■ **Description of the task**: The records below must be output exactly, with no images carried over.

■ **Records shown**:
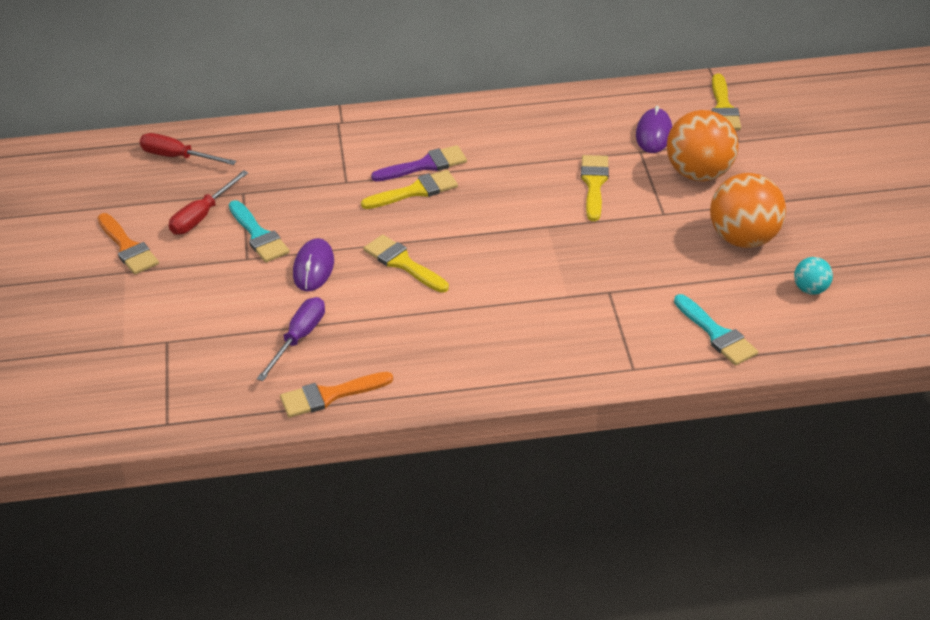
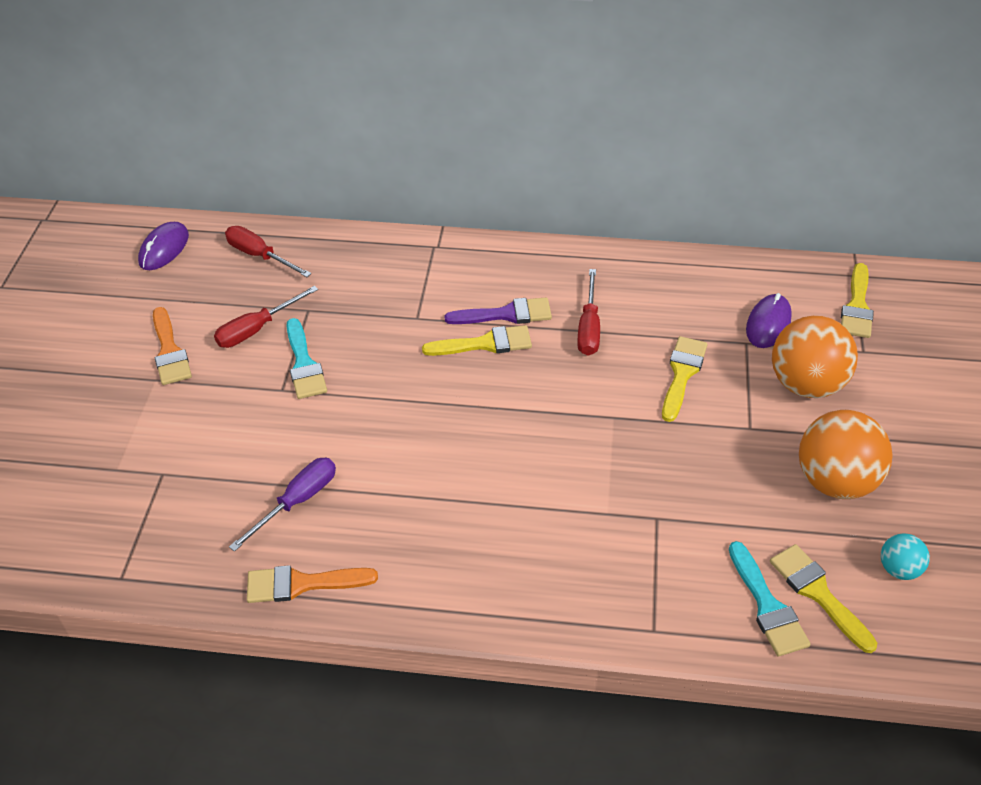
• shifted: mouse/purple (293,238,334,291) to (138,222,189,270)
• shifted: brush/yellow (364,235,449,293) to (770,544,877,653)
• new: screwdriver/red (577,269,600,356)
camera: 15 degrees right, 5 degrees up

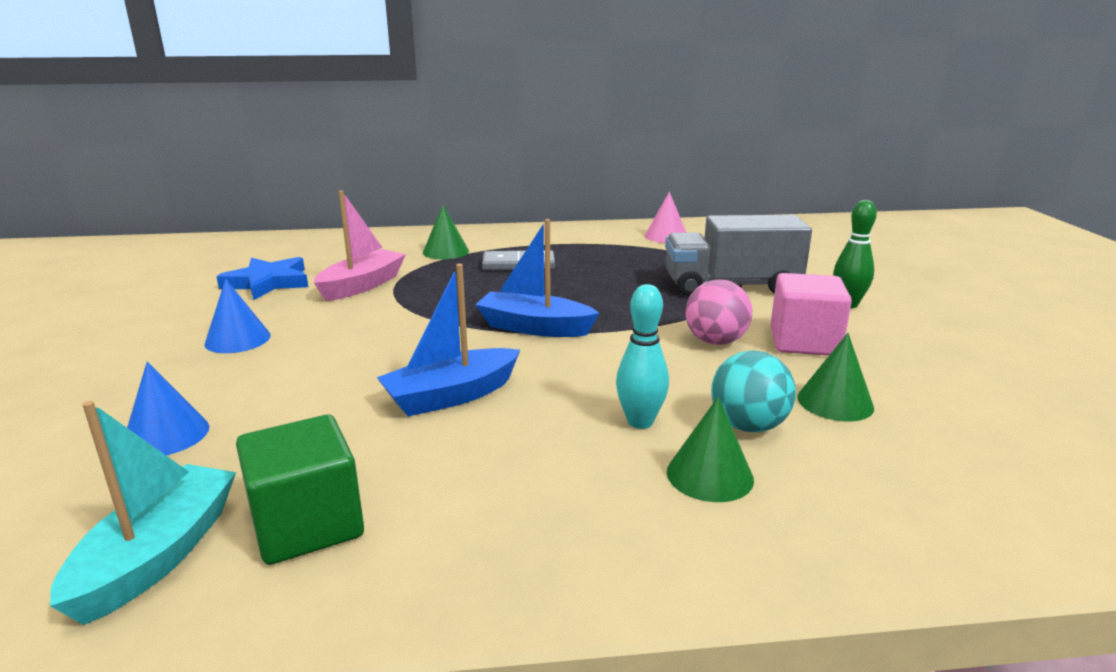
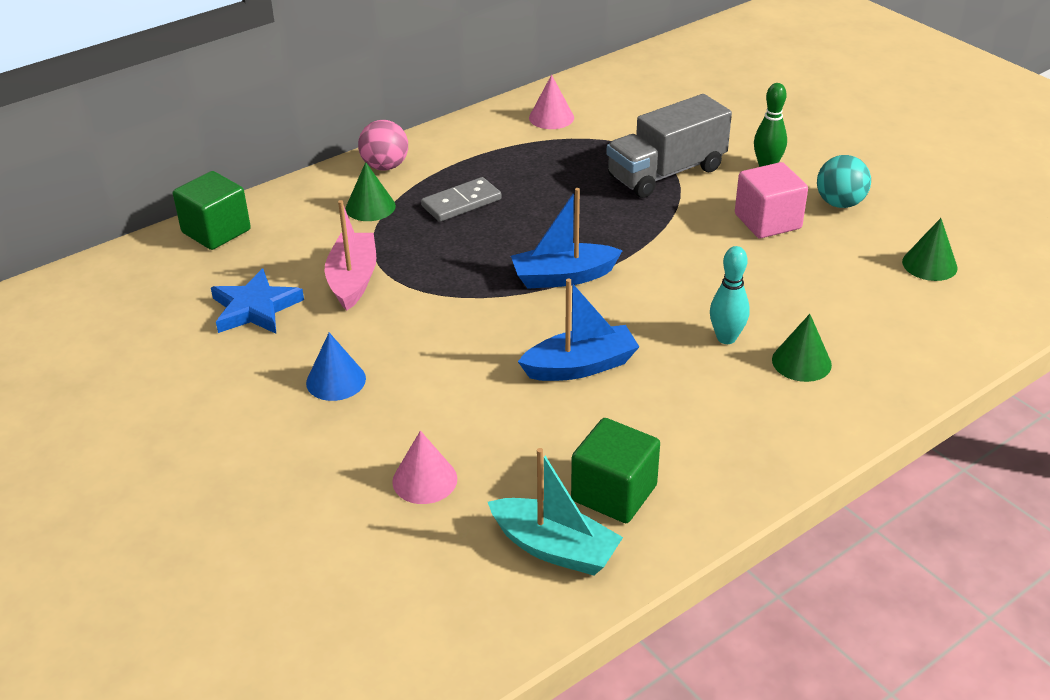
• rotated: boat/turquoise (50,401,236,625) = (488,448,623,575) 135 degrees clockwise
• repainted: cone/blue (127,361,209,456) to cone/pink (392,431,457,504)
• rotated: boat/blue (377,264,520,417) = (518,279,639,381) 135 degrees counterclockwise
• shifted: ball/pink (685,279,752,345) to (358,120,408,171)
• shifted: ball/turquoise (711,350,796,432) to (817,155,871,208)
• shifted: cone/green (797,333,874,421) to (902,218,958,281)
• new: cube/green (173,171,251,250)
camera: 30 degrees left, 15 degrees up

■ **Written reply**:
• shifted: mouse/purple (293,238,334,291) to (138,222,189,270)
• shifted: brush/yellow (364,235,449,293) to (770,544,877,653)
• new: screwdriver/red (577,269,600,356)
camera: 15 degrees right, 5 degrees up

• rotated: boat/turquoise (50,401,236,625) = (488,448,623,575) 135 degrees clockwise
• repainted: cone/blue (127,361,209,456) to cone/pink (392,431,457,504)
• rotated: boat/blue (377,264,520,417) = (518,279,639,381) 135 degrees counterclockwise
• shifted: ball/pink (685,279,752,345) to (358,120,408,171)
• shifted: ball/turquoise (711,350,796,432) to (817,155,871,208)
• shifted: cone/green (797,333,874,421) to (902,218,958,281)
• new: cube/green (173,171,251,250)
camera: 30 degrees left, 15 degrees up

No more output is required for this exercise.